Return the lines below exactly, please, from the one containing "grey cone: 4 -> 1" through the last one, both included, and leave out any pictures.

──────── Source information

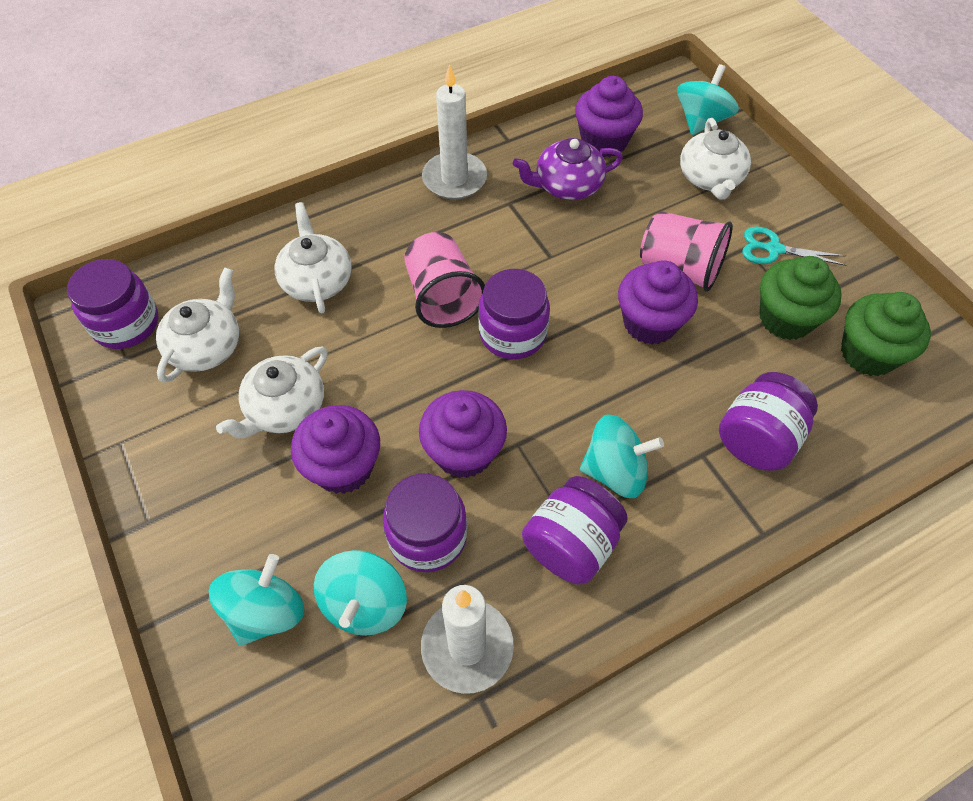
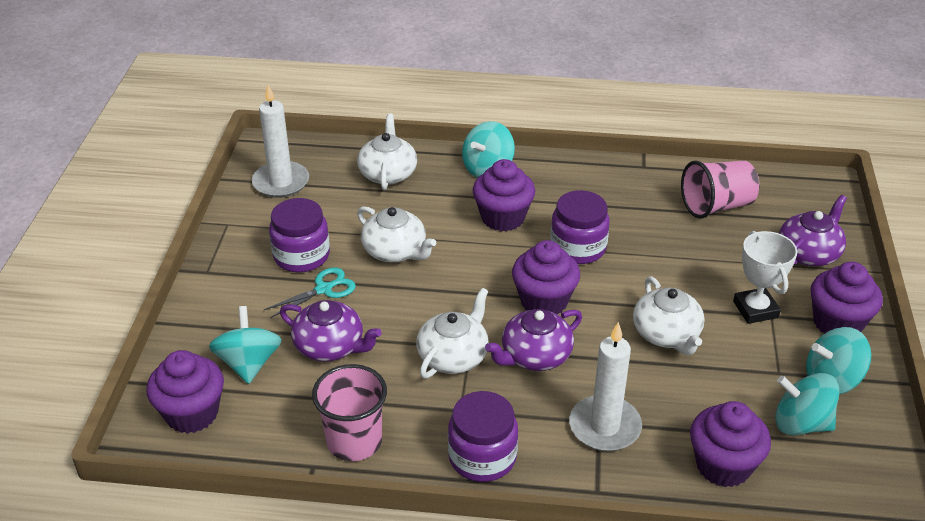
green cupcake: 2 -> 0
purple cupcake: 4 -> 5
purple jar: 5 -> 3
purple teapot: 1 -> 3
white trophy: 0 -> 1

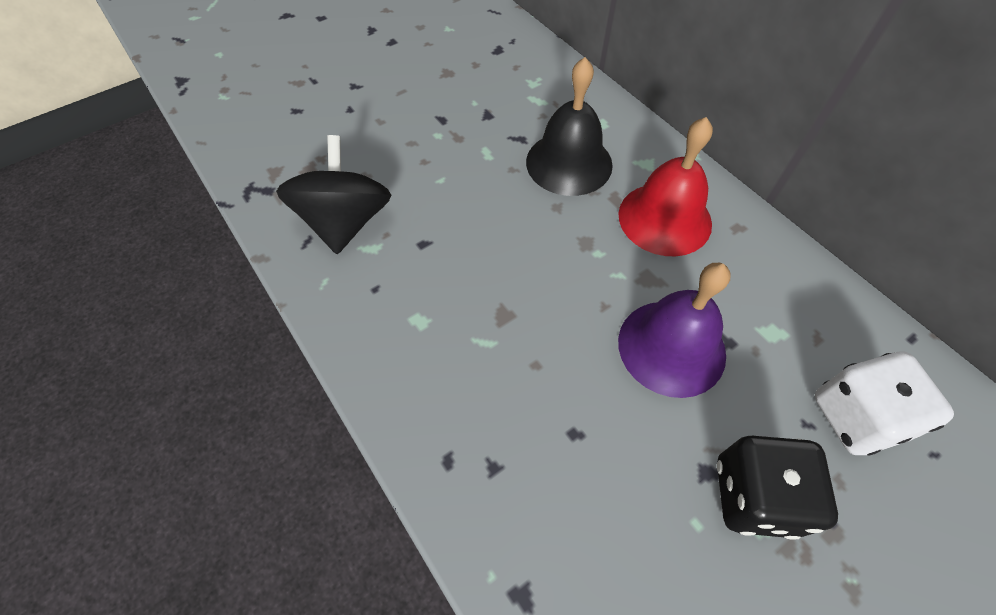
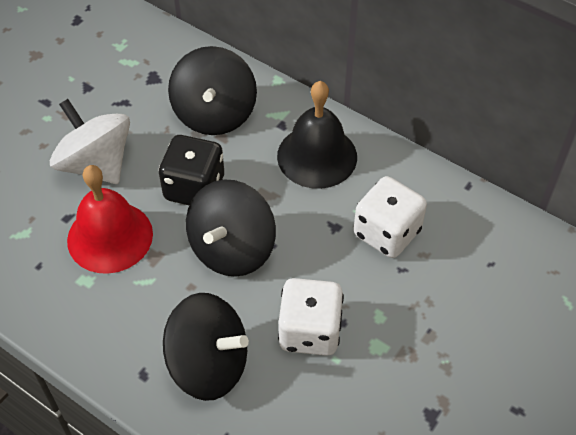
black spinning top: 1 -> 3
purple bell: 1 -> 0
white dice: 1 -> 2
white spinning top: 0 -> 1

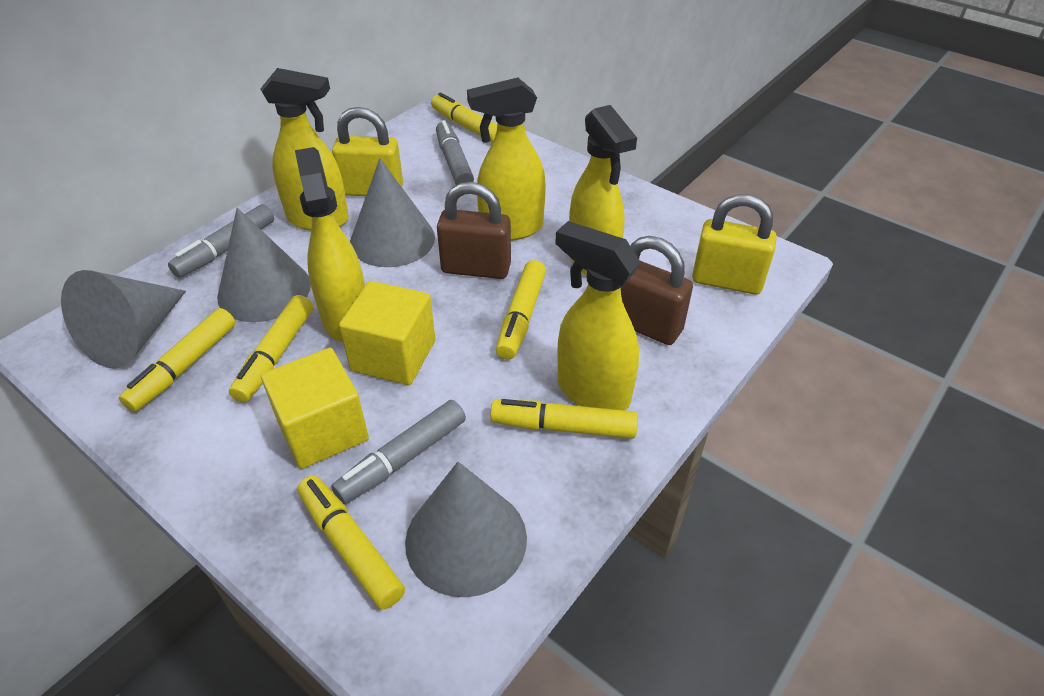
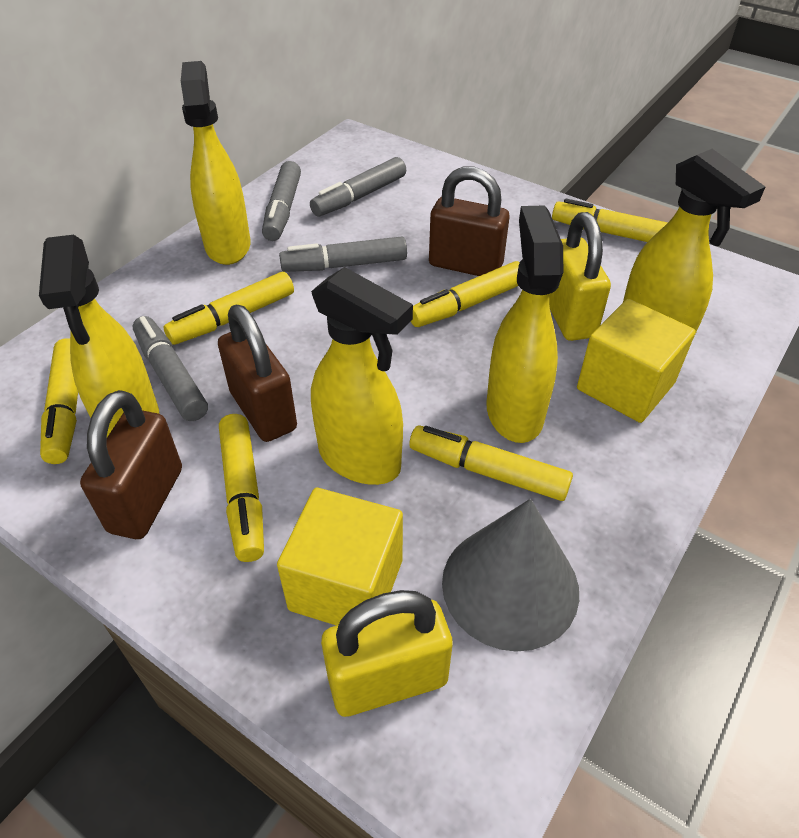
brown padlock: 2 -> 3
grey cone: 4 -> 1
grey marker: 3 -> 4

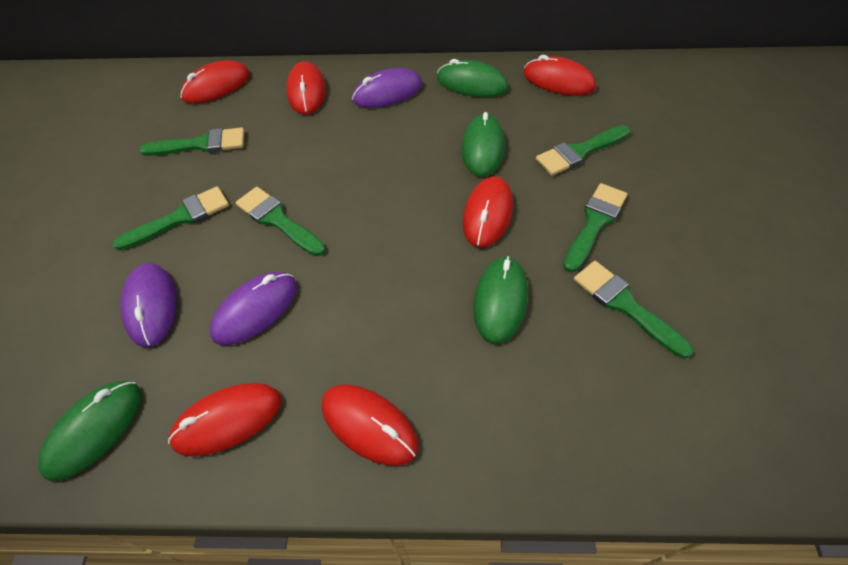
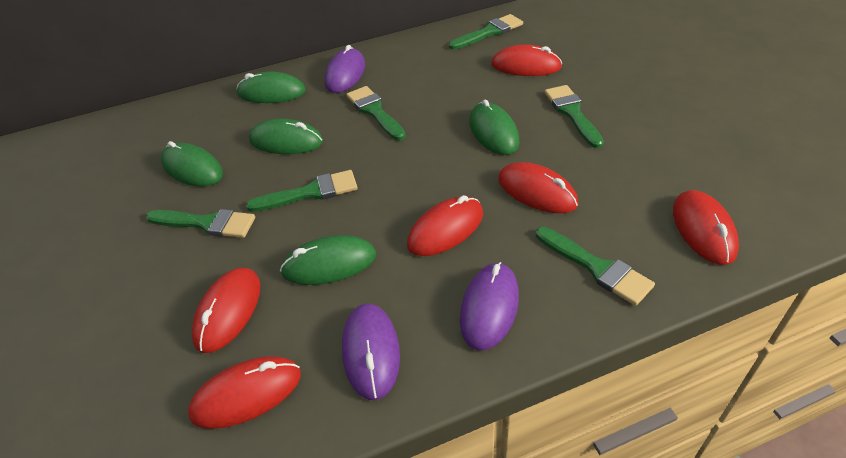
green mouse: 4 -> 5

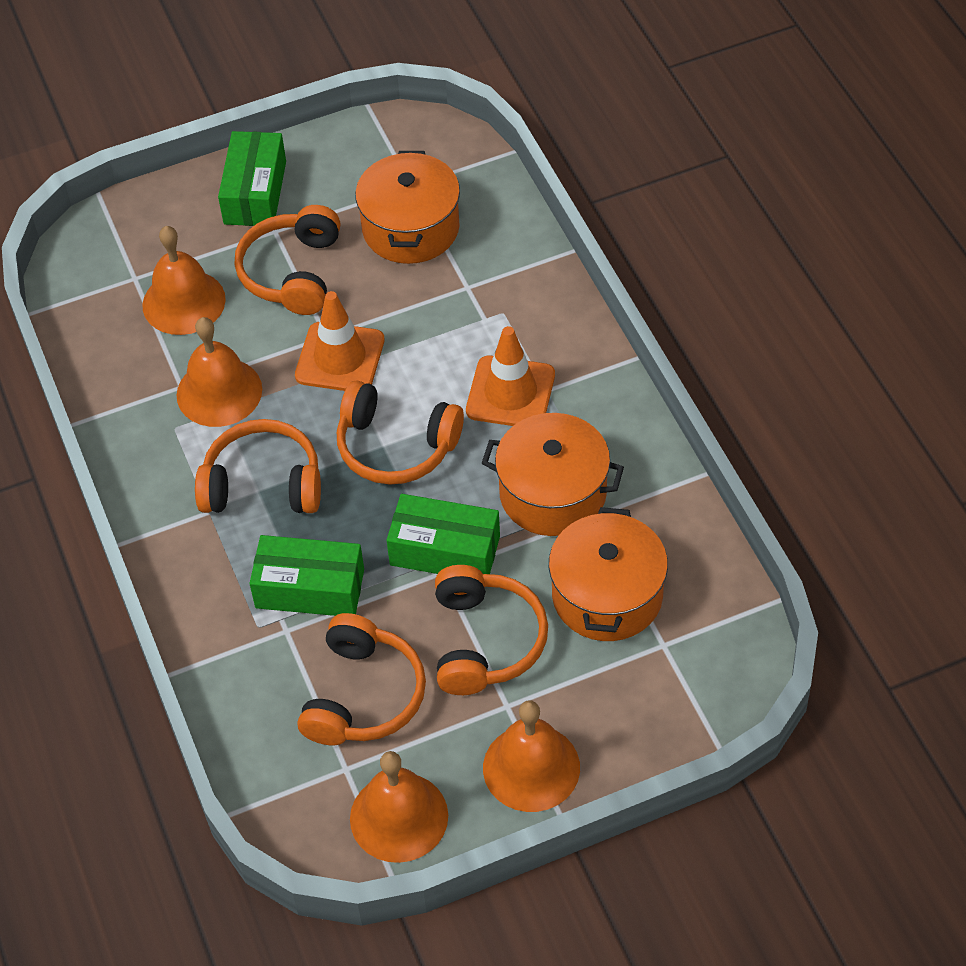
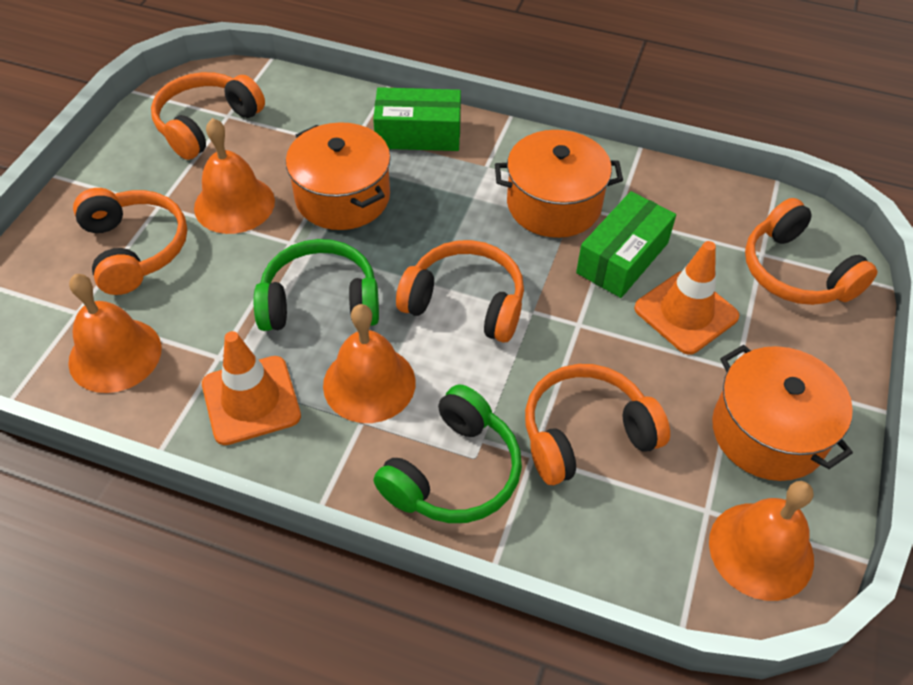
green box: 3 -> 2
green headphones: 0 -> 2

────────────────

**Answer below**
grey cone: 4 -> 1
grey marker: 3 -> 4

green mouse: 4 -> 5

green box: 3 -> 2
green headphones: 0 -> 2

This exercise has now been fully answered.